*What is required:*
In the listing below, find the line holding "blue pot: 0 -> 2" and the line holding "green spinning top: 2 -> 0". Write out those two lines and all lines between, exactly, and nothing more.

*Provided records:*
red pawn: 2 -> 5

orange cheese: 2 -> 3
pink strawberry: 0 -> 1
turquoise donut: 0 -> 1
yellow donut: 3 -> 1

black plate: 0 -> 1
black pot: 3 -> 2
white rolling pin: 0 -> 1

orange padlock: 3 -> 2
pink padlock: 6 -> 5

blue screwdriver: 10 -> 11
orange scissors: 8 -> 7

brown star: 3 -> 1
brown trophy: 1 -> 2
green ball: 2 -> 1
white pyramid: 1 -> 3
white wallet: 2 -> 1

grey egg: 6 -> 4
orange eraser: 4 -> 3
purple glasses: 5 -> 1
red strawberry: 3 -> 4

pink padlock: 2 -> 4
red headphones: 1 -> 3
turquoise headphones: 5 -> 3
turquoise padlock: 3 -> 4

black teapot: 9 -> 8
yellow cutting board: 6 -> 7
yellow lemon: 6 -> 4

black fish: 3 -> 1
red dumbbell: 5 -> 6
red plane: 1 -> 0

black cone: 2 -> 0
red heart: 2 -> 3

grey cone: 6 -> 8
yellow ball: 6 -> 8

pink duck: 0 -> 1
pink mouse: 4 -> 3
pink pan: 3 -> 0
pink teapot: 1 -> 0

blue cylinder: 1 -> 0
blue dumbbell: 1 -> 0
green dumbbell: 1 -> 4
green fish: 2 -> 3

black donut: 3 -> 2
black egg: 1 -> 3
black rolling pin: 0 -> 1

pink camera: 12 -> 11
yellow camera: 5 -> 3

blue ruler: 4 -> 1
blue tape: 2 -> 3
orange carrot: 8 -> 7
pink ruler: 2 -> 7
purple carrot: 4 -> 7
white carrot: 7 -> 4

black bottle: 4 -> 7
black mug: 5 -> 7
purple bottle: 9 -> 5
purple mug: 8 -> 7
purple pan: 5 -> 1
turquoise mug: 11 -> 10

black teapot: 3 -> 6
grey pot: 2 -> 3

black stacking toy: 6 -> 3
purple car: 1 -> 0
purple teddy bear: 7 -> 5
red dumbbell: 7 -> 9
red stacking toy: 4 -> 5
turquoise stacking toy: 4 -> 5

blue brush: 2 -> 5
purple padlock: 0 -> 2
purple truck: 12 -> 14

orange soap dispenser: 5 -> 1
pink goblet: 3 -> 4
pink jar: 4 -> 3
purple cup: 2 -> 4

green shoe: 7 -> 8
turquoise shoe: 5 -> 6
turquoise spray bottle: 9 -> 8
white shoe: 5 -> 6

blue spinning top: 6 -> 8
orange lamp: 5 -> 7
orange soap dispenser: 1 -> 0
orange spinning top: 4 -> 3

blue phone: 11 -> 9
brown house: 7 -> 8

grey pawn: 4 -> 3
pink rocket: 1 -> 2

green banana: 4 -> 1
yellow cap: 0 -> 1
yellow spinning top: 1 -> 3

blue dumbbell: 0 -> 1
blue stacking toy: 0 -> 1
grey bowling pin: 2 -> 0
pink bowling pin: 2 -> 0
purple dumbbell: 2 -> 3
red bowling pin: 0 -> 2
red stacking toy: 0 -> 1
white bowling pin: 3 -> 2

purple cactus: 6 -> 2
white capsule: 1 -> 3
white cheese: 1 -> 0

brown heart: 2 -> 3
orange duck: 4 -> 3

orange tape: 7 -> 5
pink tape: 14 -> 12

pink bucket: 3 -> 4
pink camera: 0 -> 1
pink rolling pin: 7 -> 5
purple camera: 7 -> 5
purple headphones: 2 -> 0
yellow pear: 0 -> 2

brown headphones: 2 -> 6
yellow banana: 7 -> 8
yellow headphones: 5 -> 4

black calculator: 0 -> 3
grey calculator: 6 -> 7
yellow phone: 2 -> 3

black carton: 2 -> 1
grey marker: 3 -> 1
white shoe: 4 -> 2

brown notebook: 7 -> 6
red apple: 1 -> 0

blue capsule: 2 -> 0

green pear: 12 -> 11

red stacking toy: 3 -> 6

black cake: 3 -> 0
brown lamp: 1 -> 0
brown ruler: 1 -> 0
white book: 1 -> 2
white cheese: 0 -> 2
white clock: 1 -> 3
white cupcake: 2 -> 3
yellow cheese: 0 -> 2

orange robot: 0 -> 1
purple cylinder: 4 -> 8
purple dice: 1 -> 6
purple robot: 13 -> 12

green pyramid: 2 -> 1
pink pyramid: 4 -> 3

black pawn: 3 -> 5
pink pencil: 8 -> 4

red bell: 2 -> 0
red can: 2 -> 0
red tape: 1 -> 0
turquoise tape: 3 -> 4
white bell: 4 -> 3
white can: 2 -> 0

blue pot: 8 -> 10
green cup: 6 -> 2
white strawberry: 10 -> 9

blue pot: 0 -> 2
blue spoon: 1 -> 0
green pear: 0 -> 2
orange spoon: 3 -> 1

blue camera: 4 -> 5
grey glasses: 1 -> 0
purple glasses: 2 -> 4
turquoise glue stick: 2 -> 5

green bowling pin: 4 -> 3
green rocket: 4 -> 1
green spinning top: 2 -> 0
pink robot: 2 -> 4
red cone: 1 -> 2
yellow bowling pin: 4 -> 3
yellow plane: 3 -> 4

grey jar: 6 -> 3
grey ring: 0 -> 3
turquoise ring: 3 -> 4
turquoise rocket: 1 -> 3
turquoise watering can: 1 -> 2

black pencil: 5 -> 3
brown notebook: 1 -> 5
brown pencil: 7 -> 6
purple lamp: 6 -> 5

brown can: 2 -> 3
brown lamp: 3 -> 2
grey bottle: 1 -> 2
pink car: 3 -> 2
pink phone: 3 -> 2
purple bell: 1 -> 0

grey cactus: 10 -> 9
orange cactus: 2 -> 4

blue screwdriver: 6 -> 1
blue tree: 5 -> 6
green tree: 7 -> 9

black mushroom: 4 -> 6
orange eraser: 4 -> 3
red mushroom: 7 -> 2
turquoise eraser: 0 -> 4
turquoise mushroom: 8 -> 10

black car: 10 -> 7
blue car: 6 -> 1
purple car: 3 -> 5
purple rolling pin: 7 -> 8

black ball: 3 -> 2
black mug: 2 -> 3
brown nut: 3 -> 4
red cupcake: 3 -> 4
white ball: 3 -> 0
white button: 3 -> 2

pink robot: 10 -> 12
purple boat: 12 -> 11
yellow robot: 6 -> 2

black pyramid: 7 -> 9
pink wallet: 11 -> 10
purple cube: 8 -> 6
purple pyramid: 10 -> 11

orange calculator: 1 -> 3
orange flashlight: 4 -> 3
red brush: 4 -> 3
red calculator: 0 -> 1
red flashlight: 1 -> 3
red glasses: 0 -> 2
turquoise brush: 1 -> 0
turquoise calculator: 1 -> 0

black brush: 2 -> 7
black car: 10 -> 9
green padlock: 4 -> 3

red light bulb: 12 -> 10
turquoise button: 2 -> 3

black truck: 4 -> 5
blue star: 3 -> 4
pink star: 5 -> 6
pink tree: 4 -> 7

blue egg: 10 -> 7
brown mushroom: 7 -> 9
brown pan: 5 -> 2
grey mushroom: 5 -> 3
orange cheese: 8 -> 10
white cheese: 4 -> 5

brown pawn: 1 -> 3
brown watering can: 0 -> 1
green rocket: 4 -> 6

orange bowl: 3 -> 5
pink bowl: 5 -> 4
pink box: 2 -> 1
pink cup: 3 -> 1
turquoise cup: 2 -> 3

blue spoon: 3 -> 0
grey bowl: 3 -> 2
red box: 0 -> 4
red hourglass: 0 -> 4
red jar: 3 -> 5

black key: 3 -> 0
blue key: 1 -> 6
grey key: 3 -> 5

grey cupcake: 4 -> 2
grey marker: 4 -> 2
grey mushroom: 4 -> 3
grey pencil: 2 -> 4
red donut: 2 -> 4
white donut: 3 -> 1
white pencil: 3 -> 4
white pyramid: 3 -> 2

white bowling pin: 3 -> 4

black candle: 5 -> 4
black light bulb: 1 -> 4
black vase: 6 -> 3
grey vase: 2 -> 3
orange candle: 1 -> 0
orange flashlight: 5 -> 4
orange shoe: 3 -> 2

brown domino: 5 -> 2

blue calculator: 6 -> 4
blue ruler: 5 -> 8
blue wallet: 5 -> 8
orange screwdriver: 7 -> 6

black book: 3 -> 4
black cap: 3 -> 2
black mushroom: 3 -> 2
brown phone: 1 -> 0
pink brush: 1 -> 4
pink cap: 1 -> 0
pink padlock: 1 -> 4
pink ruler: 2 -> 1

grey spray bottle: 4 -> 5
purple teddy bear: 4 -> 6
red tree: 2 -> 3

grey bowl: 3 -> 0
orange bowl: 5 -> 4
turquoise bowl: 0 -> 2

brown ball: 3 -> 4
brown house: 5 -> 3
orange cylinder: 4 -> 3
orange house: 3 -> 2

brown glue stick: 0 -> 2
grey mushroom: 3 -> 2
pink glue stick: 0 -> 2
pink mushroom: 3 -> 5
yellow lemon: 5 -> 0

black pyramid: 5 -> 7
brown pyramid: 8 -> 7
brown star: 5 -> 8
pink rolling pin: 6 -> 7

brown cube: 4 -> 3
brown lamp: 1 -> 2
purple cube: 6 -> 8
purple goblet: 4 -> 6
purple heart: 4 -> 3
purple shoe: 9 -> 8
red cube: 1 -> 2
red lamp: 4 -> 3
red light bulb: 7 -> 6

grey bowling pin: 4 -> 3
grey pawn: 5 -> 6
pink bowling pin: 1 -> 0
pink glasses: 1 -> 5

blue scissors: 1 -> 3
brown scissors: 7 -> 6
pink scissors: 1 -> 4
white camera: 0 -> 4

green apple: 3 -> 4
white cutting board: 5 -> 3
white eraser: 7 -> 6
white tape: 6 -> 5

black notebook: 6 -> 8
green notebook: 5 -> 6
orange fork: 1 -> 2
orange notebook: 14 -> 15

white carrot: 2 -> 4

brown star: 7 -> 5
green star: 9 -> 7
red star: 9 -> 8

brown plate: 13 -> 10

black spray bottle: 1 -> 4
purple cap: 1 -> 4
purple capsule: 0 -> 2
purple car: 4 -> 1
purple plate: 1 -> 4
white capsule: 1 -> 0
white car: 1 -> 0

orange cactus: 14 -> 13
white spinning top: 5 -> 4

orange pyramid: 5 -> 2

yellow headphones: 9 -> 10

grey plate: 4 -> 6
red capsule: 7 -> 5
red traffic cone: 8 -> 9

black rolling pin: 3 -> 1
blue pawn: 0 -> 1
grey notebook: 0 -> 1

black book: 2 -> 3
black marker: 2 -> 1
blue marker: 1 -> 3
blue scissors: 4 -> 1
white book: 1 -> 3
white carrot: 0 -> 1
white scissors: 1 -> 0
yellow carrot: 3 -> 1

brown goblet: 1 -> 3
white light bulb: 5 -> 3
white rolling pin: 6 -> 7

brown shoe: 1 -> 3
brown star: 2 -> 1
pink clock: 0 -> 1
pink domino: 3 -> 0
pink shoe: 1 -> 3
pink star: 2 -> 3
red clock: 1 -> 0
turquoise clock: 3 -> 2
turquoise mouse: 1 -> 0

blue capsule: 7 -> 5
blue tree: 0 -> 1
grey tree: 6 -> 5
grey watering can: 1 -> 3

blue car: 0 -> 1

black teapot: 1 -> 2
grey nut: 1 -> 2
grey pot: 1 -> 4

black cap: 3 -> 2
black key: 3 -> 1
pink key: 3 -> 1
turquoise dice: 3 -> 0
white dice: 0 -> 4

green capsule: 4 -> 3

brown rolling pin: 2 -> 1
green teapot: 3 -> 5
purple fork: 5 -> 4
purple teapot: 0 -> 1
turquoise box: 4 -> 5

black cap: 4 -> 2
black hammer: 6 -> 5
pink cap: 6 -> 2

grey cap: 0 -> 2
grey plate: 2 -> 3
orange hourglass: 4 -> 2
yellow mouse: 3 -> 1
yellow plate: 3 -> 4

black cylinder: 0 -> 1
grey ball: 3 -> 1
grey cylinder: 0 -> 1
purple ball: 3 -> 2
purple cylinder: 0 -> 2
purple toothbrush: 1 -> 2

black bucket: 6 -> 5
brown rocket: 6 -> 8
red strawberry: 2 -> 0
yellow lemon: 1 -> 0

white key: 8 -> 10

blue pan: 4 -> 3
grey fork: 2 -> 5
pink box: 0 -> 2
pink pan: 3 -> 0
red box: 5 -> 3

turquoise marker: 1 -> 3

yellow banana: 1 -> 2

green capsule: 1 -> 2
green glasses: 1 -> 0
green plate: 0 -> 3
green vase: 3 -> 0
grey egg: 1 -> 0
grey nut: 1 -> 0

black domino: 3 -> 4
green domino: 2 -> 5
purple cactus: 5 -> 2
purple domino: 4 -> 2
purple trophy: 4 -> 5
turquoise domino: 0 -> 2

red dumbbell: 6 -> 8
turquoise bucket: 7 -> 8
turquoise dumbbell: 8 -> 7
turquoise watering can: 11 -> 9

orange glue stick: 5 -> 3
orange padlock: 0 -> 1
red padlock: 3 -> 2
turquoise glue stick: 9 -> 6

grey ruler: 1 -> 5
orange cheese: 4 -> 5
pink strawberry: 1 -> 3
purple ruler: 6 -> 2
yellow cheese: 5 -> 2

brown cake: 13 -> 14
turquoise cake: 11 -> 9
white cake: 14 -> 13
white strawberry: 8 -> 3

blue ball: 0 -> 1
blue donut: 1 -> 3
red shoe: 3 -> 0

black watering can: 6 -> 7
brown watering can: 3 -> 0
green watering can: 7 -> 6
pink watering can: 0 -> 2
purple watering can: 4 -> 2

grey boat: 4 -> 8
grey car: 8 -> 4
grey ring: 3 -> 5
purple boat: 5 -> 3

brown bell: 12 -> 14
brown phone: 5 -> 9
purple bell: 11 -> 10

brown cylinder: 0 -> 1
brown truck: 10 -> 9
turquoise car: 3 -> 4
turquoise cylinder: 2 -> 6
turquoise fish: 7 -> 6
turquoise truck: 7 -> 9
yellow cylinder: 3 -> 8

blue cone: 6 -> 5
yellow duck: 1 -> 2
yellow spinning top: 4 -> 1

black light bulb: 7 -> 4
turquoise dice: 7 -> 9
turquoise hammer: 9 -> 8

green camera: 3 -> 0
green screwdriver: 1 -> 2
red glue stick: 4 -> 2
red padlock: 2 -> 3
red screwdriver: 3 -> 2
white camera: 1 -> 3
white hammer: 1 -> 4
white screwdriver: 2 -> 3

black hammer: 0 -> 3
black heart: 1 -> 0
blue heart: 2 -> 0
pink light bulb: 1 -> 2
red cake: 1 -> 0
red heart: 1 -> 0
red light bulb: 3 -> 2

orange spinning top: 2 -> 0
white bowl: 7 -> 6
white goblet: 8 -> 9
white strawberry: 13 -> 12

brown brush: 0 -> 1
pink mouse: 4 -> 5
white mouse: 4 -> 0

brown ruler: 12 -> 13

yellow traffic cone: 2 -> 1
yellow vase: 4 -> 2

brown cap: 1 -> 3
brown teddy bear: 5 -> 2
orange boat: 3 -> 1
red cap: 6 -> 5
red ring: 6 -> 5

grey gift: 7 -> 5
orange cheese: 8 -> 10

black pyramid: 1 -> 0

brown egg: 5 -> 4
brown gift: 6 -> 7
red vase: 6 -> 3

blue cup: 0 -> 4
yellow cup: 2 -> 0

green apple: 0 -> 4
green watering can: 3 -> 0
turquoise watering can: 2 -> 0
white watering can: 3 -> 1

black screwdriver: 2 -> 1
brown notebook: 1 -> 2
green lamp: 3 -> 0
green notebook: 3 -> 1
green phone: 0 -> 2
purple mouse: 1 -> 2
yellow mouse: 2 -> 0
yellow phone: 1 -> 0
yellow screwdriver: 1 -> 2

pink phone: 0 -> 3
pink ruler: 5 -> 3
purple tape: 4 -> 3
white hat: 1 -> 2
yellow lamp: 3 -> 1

*Answer to this exercise:*
blue pot: 0 -> 2
blue spoon: 1 -> 0
green pear: 0 -> 2
orange spoon: 3 -> 1

blue camera: 4 -> 5
grey glasses: 1 -> 0
purple glasses: 2 -> 4
turquoise glue stick: 2 -> 5

green bowling pin: 4 -> 3
green rocket: 4 -> 1
green spinning top: 2 -> 0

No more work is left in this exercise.